[Items from a data source]
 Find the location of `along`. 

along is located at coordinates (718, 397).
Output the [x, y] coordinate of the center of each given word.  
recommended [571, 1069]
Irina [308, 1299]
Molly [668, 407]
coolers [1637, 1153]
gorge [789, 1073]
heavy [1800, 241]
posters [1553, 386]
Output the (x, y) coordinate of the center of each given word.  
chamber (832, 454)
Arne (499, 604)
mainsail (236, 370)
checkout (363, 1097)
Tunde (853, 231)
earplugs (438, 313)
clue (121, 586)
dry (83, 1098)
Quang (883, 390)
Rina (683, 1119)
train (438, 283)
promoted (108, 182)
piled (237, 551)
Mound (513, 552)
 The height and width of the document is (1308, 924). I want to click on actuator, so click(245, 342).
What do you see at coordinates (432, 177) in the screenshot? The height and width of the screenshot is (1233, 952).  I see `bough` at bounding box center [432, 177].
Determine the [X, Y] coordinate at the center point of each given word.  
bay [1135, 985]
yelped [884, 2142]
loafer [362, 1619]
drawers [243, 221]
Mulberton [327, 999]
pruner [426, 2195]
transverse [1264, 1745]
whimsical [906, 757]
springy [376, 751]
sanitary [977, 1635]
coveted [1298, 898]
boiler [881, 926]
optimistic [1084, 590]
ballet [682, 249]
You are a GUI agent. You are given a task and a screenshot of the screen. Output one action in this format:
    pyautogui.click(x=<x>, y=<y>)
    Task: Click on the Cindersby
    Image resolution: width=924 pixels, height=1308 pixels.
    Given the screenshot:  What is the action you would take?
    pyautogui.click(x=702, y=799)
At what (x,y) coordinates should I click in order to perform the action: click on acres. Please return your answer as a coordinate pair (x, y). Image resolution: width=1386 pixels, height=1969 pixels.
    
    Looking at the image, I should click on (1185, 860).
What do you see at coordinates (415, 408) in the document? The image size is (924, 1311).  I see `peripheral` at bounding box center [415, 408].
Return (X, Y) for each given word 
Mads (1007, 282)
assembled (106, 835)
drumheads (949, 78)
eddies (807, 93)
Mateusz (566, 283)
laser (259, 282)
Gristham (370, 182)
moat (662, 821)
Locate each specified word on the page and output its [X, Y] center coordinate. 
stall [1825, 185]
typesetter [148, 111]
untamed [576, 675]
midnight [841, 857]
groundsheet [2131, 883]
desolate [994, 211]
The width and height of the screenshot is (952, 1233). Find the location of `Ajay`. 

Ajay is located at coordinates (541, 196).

● **Exercise requirements**: Output every line of the records above as a numbered list, leaving out the blank lines.

● **Result**:
1.  Find the location of `along`. 
2. along is located at coordinates (718, 397).
3. Output the [x, y] coordinate of the center of each given word.  
4. recommended [571, 1069]
5. Irina [308, 1299]
6. Molly [668, 407]
7. coolers [1637, 1153]
8. gorge [789, 1073]
9. heavy [1800, 241]
10. posters [1553, 386]
11. Output the (x, y) coordinate of the center of each given word.  
12. chamber (832, 454)
13. Arne (499, 604)
14. mainsail (236, 370)
15. checkout (363, 1097)
16. Tunde (853, 231)
17. earplugs (438, 313)
18. clue (121, 586)
19. dry (83, 1098)
20. Quang (883, 390)
21. Rina (683, 1119)
22. train (438, 283)
23. promoted (108, 182)
24. piled (237, 551)
25. Mound (513, 552)
26.  The height and width of the document is (1308, 924). I want to click on actuator, so click(245, 342).
27. What do you see at coordinates (432, 177) in the screenshot? The height and width of the screenshot is (1233, 952).  I see `bough` at bounding box center [432, 177].
28. Determine the [X, Y] coordinate at the center point of each given word.  
29. bay [1135, 985]
30. yelped [884, 2142]
31. loafer [362, 1619]
32. drawers [243, 221]
33. Mulberton [327, 999]
34. pruner [426, 2195]
35. transverse [1264, 1745]
36. whimsical [906, 757]
37. springy [376, 751]
38. sanitary [977, 1635]
39. coveted [1298, 898]
40. boiler [881, 926]
41. optimistic [1084, 590]
42. ballet [682, 249]
43. You are a GUI agent. You are given a task and a screenshot of the screen. Output one action in this format:
44.     pyautogui.click(x=<x>, y=<y>)
45.     Task: Click on the Cindersby
46.     Image resolution: width=924 pixels, height=1308 pixels.
47.     Given the screenshot:  What is the action you would take?
48.     pyautogui.click(x=702, y=799)
49. At what (x,y) coordinates should I click in order to perform the action: click on acres. Please return your answer as a coordinate pair (x, y). Image resolution: width=1386 pixels, height=1969 pixels.
50.     Looking at the image, I should click on (1185, 860).
51. What do you see at coordinates (415, 408) in the document? The image size is (924, 1311).  I see `peripheral` at bounding box center [415, 408].
52. Return (X, Y) for each given word 
53. Mads (1007, 282)
54. assembled (106, 835)
55. drumheads (949, 78)
56. eddies (807, 93)
57. Mateusz (566, 283)
58. laser (259, 282)
59. Gristham (370, 182)
60. moat (662, 821)
61. Locate each specified word on the page and output its [X, Y] center coordinate. 
62. stall [1825, 185]
63. typesetter [148, 111]
64. untamed [576, 675]
65. midnight [841, 857]
66. groundsheet [2131, 883]
67. desolate [994, 211]
68. The width and height of the screenshot is (952, 1233). Find the location of `Ajay`. 
69. Ajay is located at coordinates (541, 196).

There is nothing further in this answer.